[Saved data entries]
******************************

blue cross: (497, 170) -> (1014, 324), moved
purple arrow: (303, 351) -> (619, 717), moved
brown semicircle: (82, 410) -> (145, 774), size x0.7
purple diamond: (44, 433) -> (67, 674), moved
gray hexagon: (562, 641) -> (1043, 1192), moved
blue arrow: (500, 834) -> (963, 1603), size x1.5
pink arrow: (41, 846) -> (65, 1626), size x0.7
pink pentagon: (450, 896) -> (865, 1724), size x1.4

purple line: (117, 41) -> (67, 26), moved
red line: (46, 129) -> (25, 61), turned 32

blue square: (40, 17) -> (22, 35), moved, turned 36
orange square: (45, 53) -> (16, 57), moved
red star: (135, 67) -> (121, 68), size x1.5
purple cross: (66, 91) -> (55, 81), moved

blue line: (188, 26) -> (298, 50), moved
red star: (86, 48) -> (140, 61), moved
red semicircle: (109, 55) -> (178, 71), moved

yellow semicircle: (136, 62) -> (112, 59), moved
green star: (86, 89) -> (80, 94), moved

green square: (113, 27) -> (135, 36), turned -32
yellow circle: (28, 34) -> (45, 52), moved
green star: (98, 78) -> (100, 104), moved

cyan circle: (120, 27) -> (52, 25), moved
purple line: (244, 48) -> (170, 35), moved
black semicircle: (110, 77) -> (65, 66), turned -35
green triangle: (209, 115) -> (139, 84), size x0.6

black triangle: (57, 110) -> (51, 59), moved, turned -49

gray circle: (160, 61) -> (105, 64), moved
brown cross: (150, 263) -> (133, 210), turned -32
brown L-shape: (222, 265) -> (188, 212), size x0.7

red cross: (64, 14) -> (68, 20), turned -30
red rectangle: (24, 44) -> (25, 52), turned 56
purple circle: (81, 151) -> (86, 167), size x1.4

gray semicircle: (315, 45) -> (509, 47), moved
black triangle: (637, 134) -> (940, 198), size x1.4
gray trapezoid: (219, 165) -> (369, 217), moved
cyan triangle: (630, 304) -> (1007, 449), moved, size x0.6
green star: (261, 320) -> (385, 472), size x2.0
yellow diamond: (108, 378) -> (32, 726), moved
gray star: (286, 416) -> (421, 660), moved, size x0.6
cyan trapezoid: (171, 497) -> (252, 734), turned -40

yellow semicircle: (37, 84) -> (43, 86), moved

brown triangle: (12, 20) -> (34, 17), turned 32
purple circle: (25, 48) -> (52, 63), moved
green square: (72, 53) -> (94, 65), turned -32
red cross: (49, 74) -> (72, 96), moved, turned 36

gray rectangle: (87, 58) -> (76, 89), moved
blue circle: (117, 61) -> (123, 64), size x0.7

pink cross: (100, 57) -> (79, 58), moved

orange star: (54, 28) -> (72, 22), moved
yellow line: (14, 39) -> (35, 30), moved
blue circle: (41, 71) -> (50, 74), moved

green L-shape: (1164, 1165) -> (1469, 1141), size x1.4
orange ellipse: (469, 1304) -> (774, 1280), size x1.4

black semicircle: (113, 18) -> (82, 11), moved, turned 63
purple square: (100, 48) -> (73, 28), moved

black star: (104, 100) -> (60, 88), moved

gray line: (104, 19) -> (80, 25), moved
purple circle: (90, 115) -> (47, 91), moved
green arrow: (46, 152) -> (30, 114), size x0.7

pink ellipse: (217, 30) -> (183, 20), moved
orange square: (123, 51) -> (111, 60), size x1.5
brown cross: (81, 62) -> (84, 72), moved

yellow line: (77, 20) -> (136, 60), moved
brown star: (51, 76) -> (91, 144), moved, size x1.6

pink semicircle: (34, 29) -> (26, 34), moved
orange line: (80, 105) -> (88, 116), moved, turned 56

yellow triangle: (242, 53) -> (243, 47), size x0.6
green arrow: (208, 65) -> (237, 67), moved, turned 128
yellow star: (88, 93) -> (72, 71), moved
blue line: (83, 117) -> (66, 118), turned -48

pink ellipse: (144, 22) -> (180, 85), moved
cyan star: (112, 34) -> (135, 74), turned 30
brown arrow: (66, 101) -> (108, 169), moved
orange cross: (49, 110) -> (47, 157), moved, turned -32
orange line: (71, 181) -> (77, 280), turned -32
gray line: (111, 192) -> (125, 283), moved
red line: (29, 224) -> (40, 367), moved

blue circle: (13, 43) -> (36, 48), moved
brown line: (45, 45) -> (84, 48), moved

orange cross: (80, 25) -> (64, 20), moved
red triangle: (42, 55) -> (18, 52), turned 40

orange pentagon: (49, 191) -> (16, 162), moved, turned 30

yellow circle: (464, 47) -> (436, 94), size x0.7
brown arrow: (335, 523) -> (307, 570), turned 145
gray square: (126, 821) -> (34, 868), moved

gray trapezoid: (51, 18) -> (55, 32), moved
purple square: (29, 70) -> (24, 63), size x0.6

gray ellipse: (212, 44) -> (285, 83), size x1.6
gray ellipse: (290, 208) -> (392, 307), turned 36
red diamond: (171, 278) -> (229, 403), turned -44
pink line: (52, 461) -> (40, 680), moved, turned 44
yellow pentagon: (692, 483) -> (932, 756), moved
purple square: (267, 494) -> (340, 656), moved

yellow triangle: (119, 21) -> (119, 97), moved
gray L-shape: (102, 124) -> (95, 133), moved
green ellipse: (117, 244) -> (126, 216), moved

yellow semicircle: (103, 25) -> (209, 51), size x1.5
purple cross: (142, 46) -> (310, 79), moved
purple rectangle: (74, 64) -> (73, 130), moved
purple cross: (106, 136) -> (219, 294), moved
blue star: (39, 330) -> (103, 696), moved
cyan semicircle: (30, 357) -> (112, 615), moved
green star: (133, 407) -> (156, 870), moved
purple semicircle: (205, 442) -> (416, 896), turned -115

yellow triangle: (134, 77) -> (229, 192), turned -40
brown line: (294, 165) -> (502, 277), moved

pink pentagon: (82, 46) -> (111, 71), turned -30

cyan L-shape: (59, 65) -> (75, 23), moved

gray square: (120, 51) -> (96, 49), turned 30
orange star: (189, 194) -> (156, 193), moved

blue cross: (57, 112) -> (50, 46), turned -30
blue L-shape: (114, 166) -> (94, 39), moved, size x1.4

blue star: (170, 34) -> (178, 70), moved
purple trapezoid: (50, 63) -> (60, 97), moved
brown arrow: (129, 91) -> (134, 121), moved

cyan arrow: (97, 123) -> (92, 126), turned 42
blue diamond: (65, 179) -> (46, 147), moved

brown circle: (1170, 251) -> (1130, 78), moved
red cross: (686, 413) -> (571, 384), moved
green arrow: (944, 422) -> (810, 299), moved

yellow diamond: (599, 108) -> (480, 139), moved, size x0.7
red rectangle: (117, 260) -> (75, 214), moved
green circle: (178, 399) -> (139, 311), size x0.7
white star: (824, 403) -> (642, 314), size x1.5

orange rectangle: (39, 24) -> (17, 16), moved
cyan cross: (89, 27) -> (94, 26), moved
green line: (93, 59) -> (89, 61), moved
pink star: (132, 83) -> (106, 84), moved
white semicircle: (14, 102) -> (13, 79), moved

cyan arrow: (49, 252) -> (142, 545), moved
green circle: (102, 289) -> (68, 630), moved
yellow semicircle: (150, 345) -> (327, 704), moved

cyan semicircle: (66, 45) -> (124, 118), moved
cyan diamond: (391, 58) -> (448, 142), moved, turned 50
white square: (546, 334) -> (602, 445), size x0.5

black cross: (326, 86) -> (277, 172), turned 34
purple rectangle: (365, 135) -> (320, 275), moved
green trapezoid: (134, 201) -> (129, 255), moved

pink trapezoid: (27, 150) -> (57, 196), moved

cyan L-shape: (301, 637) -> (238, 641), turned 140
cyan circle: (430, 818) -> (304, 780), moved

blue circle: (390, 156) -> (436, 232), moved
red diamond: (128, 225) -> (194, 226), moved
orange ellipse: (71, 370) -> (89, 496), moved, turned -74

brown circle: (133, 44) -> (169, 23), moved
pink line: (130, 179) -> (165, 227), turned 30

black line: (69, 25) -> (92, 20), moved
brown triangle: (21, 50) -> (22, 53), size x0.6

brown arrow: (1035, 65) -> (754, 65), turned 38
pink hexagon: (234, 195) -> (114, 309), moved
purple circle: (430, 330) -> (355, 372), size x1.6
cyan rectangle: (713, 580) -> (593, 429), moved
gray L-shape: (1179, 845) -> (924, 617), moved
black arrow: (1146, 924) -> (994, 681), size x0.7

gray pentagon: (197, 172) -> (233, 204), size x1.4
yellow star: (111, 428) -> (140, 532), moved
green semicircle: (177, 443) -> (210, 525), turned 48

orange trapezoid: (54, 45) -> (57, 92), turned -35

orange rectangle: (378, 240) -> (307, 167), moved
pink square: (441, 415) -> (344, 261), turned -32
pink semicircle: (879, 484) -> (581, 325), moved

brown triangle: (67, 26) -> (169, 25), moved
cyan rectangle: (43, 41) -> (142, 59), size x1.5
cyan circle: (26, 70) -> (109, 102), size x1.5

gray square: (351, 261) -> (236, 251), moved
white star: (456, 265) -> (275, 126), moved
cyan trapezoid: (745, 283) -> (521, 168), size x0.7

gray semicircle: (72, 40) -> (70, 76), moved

******************************

> [EXERCISE]: Set down the lines of the records exactly, from the first one through the line containing "cyan triangle: (630, 304)", and add nothing else.

> [TASK RESULT]:
blue cross: (497, 170) -> (1014, 324), moved
purple arrow: (303, 351) -> (619, 717), moved
brown semicircle: (82, 410) -> (145, 774), size x0.7
purple diamond: (44, 433) -> (67, 674), moved
gray hexagon: (562, 641) -> (1043, 1192), moved
blue arrow: (500, 834) -> (963, 1603), size x1.5
pink arrow: (41, 846) -> (65, 1626), size x0.7
pink pentagon: (450, 896) -> (865, 1724), size x1.4

purple line: (117, 41) -> (67, 26), moved
red line: (46, 129) -> (25, 61), turned 32

blue square: (40, 17) -> (22, 35), moved, turned 36
orange square: (45, 53) -> (16, 57), moved
red star: (135, 67) -> (121, 68), size x1.5
purple cross: (66, 91) -> (55, 81), moved

blue line: (188, 26) -> (298, 50), moved
red star: (86, 48) -> (140, 61), moved
red semicircle: (109, 55) -> (178, 71), moved

yellow semicircle: (136, 62) -> (112, 59), moved
green star: (86, 89) -> (80, 94), moved

green square: (113, 27) -> (135, 36), turned -32
yellow circle: (28, 34) -> (45, 52), moved
green star: (98, 78) -> (100, 104), moved

cyan circle: (120, 27) -> (52, 25), moved
purple line: (244, 48) -> (170, 35), moved
black semicircle: (110, 77) -> (65, 66), turned -35
green triangle: (209, 115) -> (139, 84), size x0.6

black triangle: (57, 110) -> (51, 59), moved, turned -49

gray circle: (160, 61) -> (105, 64), moved
brown cross: (150, 263) -> (133, 210), turned -32
brown L-shape: (222, 265) -> (188, 212), size x0.7

red cross: (64, 14) -> (68, 20), turned -30
red rectangle: (24, 44) -> (25, 52), turned 56
purple circle: (81, 151) -> (86, 167), size x1.4

gray semicircle: (315, 45) -> (509, 47), moved
black triangle: (637, 134) -> (940, 198), size x1.4
gray trapezoid: (219, 165) -> (369, 217), moved
cyan triangle: (630, 304) -> (1007, 449), moved, size x0.6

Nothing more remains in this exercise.